Problem requirements:
Filter the records below, keeping only lines with the string "moved".

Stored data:
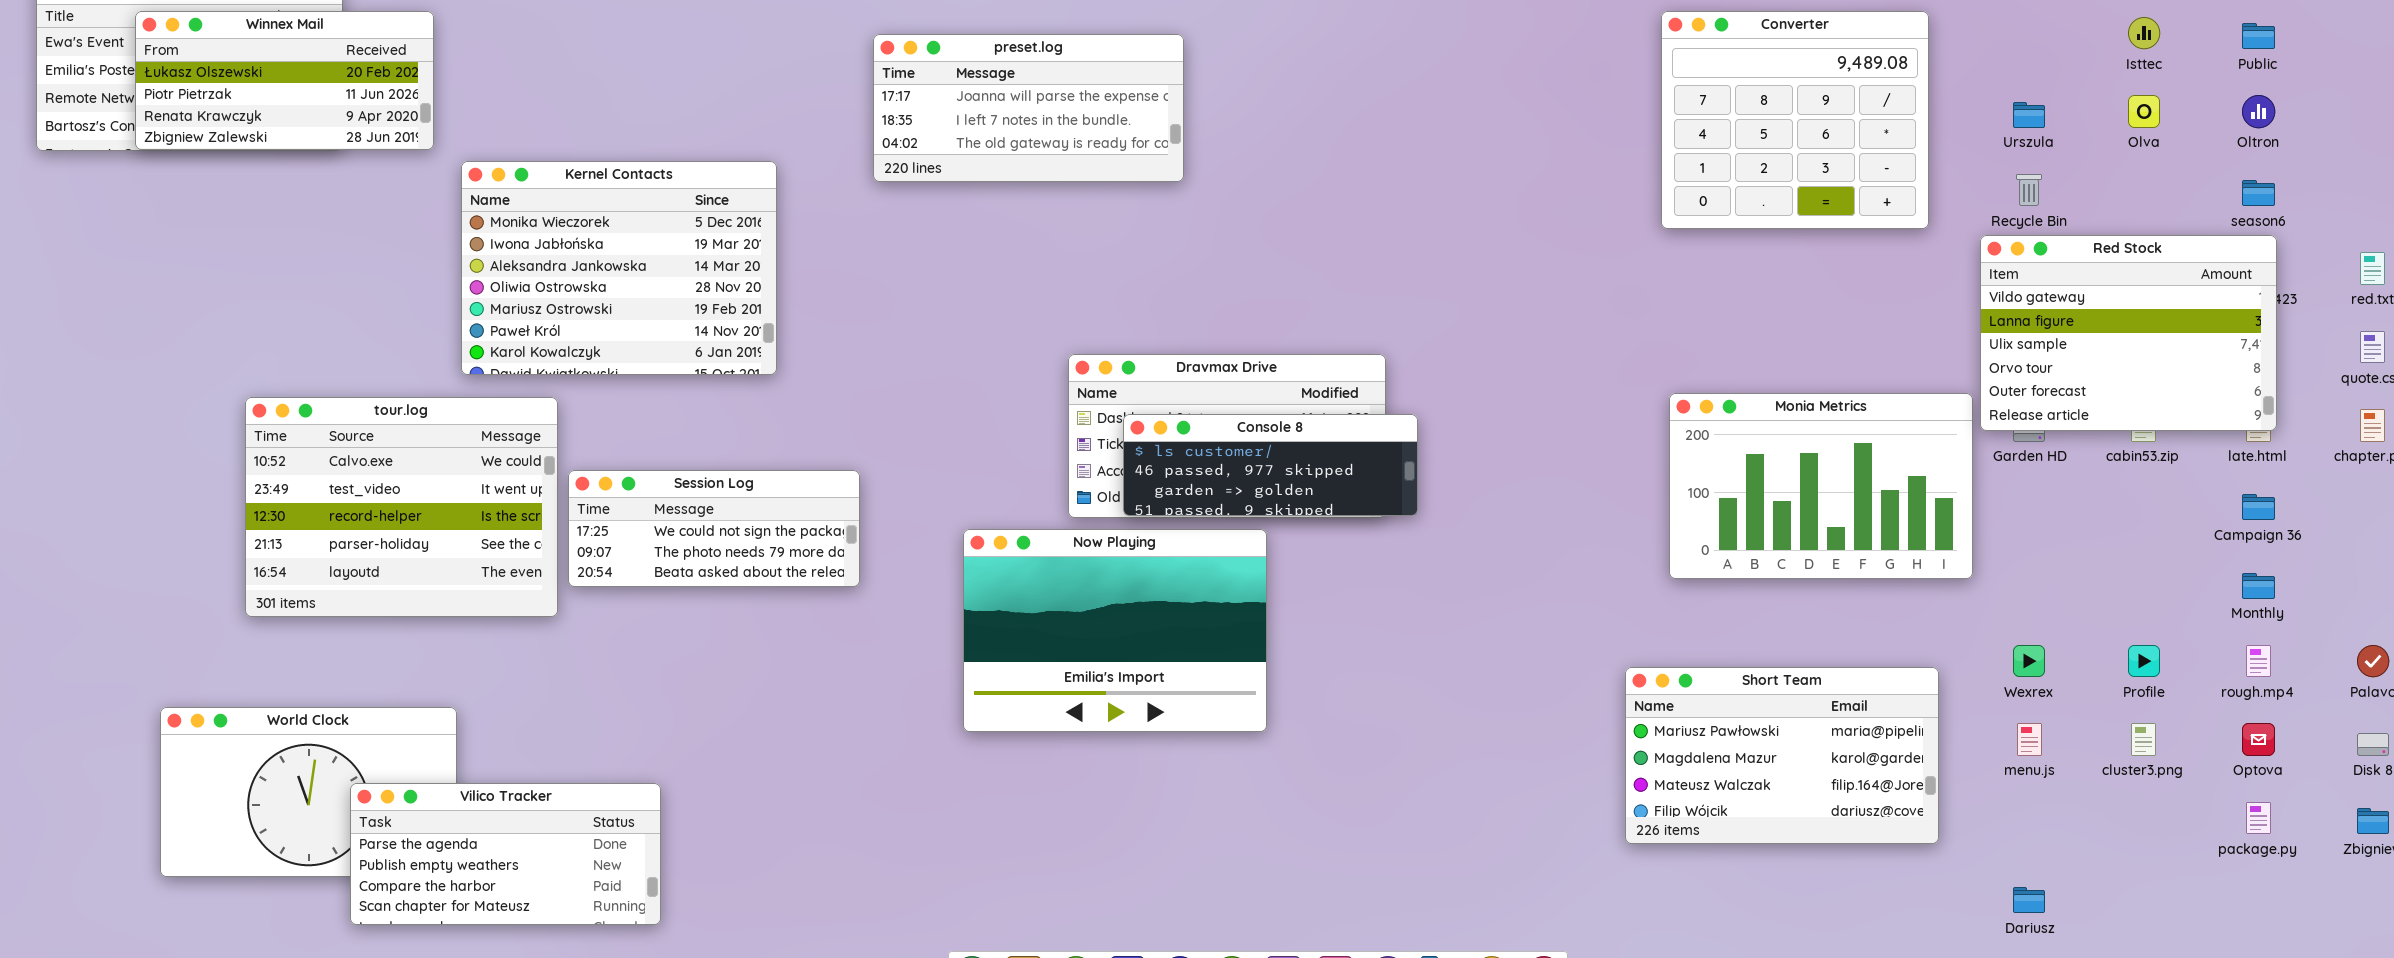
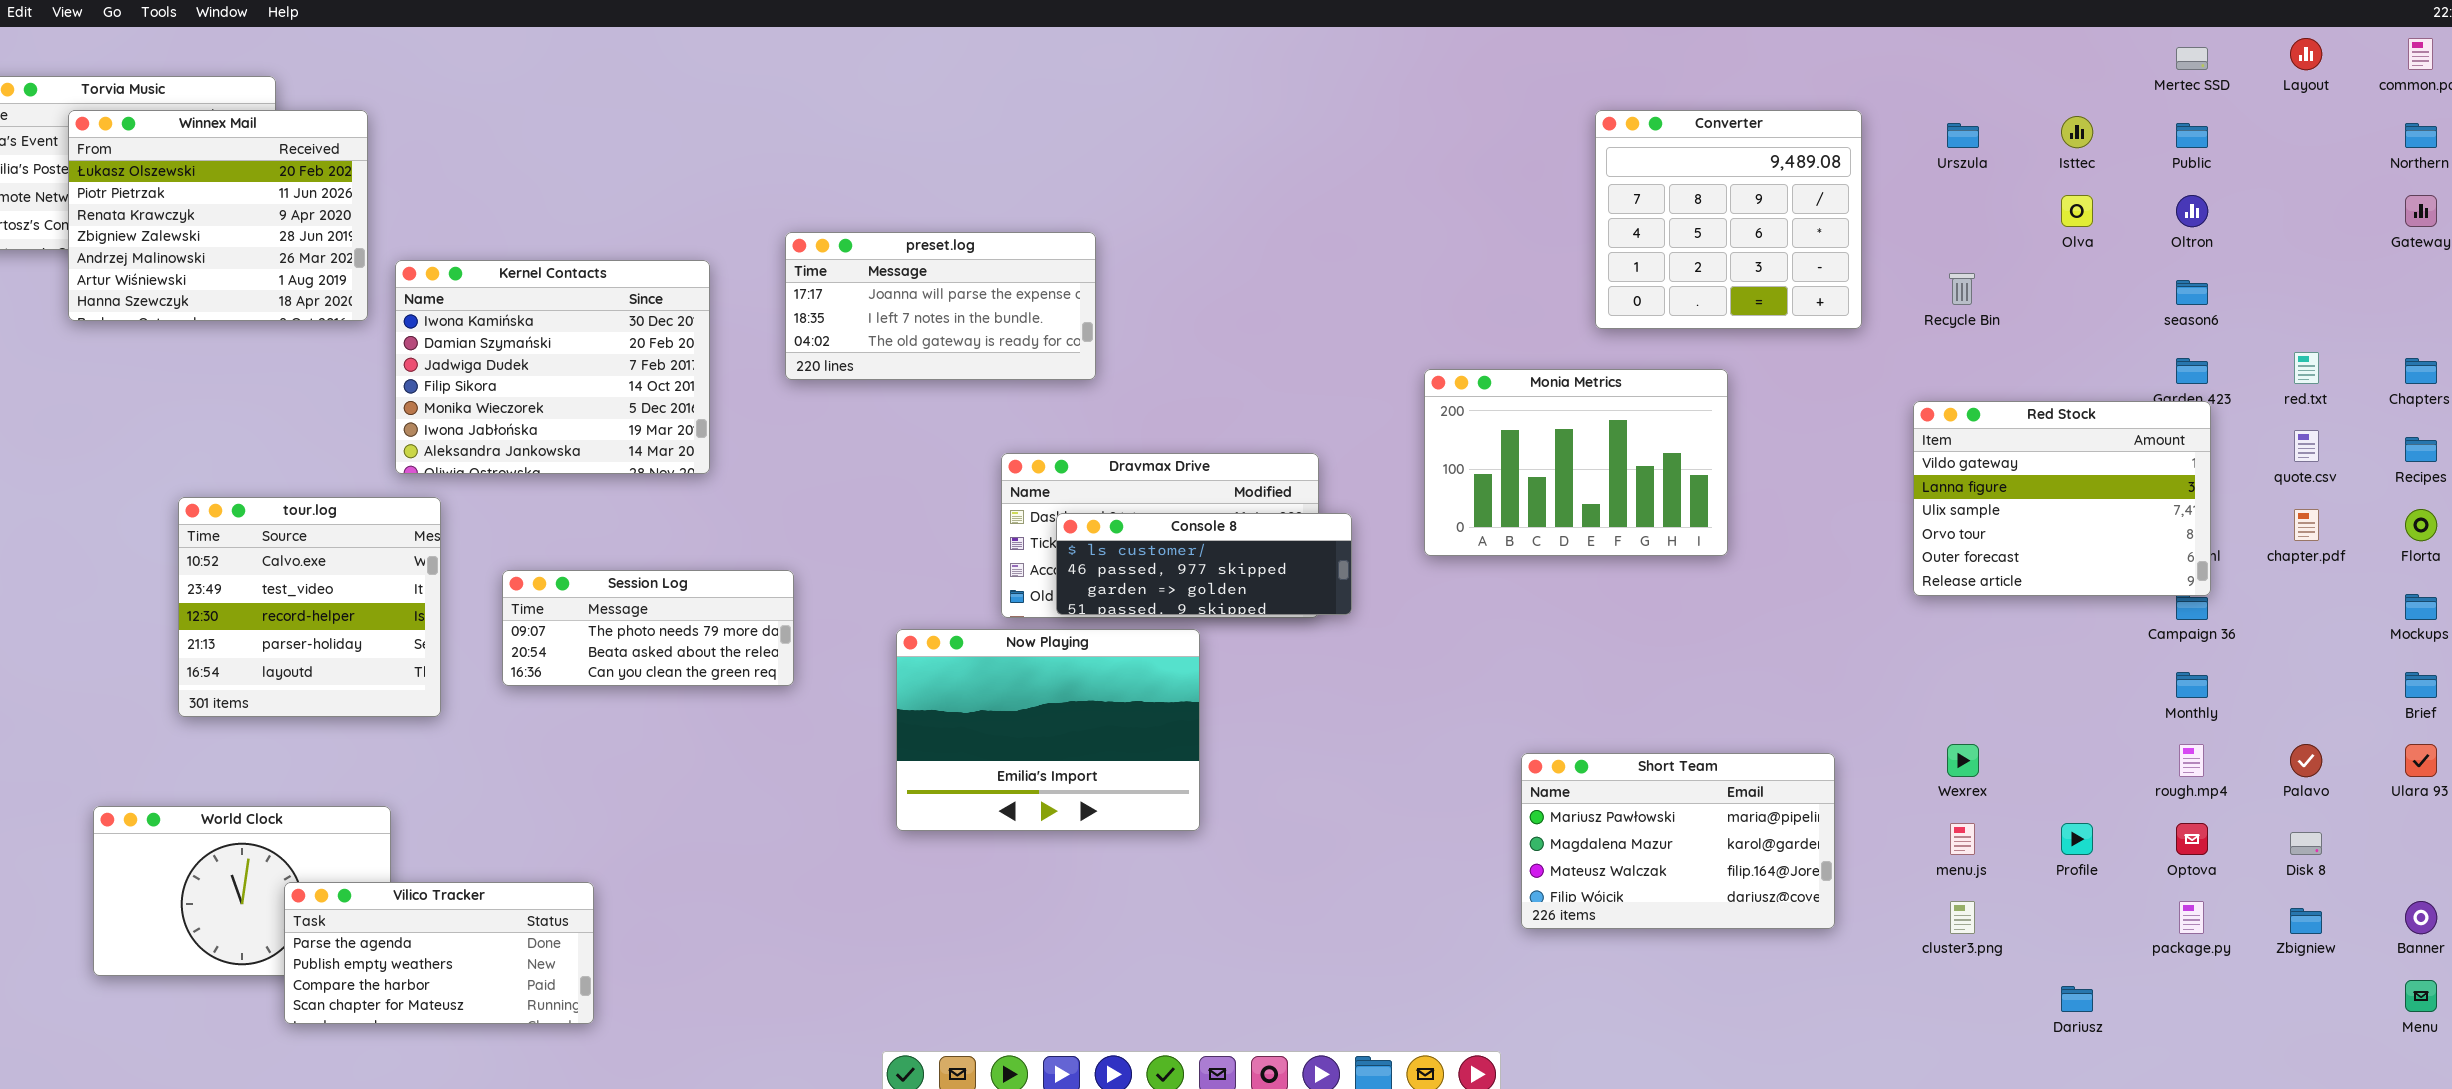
Winnex Mail: [135,11,434,150] -> [68,110,368,321], resized
preset.log: [873,34,1184,182] -> [785,232,1096,380], moved
Urszula: [2013,102,2045,128] -> [1947,123,1979,148], moved
Kernel Contacts: [461,161,777,375] -> [395,260,710,474], scrolled up 4 rows
Red Stock: [1980,235,2277,431] -> [1913,401,2211,596], moved
Monia Metrics: [1669,393,1973,579] -> [1424,369,1728,556], moved
tour.log: [245,397,558,617] -> [178,497,441,717], resized
Session Log: [568,470,860,587] -> [502,570,794,686], scrolled down 1 row
Profile: [2128,645,2160,677] -> [2061,823,2093,855], moved
Short Team: [1625,667,1939,844] -> [1521,753,1835,929], moved
cluster3.png: [2131,723,2156,756] -> [1950,901,1975,934], moved
Dariusz: [2013,887,2045,913] -> [2061,986,2093,1012], moved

Response to the task:
preset.log: [873,34,1184,182] -> [785,232,1096,380], moved
Urszula: [2013,102,2045,128] -> [1947,123,1979,148], moved
Red Stock: [1980,235,2277,431] -> [1913,401,2211,596], moved
Monia Metrics: [1669,393,1973,579] -> [1424,369,1728,556], moved
Profile: [2128,645,2160,677] -> [2061,823,2093,855], moved
Short Team: [1625,667,1939,844] -> [1521,753,1835,929], moved
cluster3.png: [2131,723,2156,756] -> [1950,901,1975,934], moved
Dariusz: [2013,887,2045,913] -> [2061,986,2093,1012], moved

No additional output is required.